** DATA TO PROCESS follows **
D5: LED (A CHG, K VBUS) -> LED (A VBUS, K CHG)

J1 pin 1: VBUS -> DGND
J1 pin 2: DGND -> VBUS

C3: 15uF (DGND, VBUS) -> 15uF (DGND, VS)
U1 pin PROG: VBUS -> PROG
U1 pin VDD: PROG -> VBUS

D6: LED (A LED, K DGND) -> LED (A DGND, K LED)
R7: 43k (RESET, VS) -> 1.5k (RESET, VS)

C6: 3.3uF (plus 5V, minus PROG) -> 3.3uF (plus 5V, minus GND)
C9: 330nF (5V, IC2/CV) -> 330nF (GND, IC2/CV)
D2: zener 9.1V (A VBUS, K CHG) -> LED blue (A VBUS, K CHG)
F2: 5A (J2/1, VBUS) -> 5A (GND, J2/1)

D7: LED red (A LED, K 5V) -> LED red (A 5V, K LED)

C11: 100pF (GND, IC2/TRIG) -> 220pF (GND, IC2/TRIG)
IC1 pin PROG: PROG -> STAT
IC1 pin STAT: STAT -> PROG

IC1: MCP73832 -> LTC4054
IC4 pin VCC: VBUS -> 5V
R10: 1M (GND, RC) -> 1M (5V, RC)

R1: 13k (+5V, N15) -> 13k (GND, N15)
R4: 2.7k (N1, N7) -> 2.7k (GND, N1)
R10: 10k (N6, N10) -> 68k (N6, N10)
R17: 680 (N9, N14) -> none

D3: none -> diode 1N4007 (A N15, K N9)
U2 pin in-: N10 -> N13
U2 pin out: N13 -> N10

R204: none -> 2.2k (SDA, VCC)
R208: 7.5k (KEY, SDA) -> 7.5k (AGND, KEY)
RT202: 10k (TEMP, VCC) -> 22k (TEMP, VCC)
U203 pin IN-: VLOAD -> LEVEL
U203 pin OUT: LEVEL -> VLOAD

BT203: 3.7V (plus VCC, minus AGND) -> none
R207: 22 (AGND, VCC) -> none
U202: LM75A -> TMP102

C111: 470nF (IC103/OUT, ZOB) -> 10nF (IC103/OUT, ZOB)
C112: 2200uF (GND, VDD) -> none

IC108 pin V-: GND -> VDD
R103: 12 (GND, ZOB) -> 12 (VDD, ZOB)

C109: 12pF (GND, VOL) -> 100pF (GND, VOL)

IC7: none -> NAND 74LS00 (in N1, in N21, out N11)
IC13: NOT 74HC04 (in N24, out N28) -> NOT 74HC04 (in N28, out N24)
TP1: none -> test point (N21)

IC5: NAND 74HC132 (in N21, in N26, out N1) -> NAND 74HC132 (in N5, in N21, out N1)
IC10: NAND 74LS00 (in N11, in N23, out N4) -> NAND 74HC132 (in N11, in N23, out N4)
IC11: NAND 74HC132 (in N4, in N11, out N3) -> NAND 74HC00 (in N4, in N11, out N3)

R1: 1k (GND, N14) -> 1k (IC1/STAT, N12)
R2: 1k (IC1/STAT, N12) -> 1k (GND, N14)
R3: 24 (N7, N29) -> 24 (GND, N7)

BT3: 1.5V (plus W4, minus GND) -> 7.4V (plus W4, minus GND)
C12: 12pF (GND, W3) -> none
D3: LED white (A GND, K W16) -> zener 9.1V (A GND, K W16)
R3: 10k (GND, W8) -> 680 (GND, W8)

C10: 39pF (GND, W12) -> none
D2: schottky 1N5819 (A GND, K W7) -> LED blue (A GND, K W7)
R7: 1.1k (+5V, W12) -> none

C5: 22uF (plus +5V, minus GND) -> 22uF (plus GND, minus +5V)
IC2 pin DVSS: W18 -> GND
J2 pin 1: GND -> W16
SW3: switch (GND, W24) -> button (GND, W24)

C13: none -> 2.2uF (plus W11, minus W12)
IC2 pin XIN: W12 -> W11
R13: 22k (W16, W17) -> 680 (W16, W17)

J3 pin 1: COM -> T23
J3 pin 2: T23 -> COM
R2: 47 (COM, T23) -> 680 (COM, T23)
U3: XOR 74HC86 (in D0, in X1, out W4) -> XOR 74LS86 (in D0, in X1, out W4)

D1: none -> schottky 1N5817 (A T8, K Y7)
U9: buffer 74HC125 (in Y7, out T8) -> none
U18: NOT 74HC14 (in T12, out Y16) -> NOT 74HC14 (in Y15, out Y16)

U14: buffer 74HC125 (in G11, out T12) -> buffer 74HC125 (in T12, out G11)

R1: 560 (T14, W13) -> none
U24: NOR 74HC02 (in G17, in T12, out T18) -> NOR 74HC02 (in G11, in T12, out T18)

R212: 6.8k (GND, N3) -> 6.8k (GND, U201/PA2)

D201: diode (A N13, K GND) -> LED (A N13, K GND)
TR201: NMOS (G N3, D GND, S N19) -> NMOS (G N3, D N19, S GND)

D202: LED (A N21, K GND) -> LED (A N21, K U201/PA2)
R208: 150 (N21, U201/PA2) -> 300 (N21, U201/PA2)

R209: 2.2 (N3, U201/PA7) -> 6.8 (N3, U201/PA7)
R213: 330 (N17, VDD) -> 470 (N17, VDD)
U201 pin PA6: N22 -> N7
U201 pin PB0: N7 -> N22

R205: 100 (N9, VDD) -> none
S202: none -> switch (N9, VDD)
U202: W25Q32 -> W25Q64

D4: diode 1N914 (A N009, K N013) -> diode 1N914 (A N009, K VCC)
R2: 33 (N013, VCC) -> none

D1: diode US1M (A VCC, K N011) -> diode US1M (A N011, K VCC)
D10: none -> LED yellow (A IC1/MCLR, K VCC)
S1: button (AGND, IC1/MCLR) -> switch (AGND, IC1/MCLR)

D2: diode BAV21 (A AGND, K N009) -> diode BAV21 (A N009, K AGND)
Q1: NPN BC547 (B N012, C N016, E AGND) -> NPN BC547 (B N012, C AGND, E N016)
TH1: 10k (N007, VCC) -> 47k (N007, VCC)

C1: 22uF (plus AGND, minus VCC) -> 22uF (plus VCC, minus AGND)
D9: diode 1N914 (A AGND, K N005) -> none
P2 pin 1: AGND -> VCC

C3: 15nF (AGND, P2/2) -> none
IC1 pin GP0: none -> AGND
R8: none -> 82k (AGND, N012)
** End of DATA TO PROCESS **
(ASSIGNMENT): Return all lines of the data in which the string "STAT" appears.

(WRITTEN REPLY):
IC1 pin PROG: PROG -> STAT
IC1 pin STAT: STAT -> PROG
R1: 1k (GND, N14) -> 1k (IC1/STAT, N12)
R2: 1k (IC1/STAT, N12) -> 1k (GND, N14)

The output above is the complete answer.